▸ Problem: One number alone answers this: the count of lines below in which the word "brown" is found.
Start of Block
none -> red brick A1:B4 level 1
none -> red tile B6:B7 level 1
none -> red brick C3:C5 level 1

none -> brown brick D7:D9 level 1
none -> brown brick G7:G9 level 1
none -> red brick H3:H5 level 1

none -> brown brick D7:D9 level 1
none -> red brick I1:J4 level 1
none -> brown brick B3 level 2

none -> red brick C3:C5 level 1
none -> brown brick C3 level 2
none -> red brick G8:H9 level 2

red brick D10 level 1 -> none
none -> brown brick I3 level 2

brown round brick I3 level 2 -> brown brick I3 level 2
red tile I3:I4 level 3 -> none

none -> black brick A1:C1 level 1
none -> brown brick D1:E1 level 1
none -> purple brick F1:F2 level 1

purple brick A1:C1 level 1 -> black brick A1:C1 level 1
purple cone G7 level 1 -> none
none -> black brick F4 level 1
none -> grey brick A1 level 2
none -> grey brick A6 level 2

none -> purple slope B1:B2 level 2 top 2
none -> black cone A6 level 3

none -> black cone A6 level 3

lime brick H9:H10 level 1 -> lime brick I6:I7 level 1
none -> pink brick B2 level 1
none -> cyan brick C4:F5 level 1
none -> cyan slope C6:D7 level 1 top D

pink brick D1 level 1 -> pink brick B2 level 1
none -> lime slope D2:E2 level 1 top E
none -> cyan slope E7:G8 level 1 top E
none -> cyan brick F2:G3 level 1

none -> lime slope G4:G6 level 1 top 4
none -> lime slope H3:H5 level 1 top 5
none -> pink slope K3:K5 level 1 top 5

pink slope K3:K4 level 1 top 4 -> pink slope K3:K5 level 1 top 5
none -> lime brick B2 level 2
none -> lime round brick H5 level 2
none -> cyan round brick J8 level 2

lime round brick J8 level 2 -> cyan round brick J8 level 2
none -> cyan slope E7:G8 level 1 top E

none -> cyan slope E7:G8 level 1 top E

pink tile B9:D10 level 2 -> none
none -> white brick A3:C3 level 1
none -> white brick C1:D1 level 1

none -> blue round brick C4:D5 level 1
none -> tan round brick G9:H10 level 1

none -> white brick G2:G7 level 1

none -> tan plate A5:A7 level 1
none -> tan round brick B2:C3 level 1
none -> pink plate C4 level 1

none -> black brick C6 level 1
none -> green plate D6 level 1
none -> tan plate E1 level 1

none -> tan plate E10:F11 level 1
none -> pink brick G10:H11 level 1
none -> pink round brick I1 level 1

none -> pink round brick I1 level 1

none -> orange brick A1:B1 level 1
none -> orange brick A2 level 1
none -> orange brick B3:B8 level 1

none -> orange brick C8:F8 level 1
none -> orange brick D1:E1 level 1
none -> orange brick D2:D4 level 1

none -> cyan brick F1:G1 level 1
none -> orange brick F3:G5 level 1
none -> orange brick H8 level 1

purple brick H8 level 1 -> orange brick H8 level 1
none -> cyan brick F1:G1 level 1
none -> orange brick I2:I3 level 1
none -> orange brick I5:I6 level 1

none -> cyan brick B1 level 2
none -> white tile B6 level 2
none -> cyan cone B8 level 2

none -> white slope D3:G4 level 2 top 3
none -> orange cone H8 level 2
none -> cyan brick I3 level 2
End of Block
▸ Answer to this exercise: 8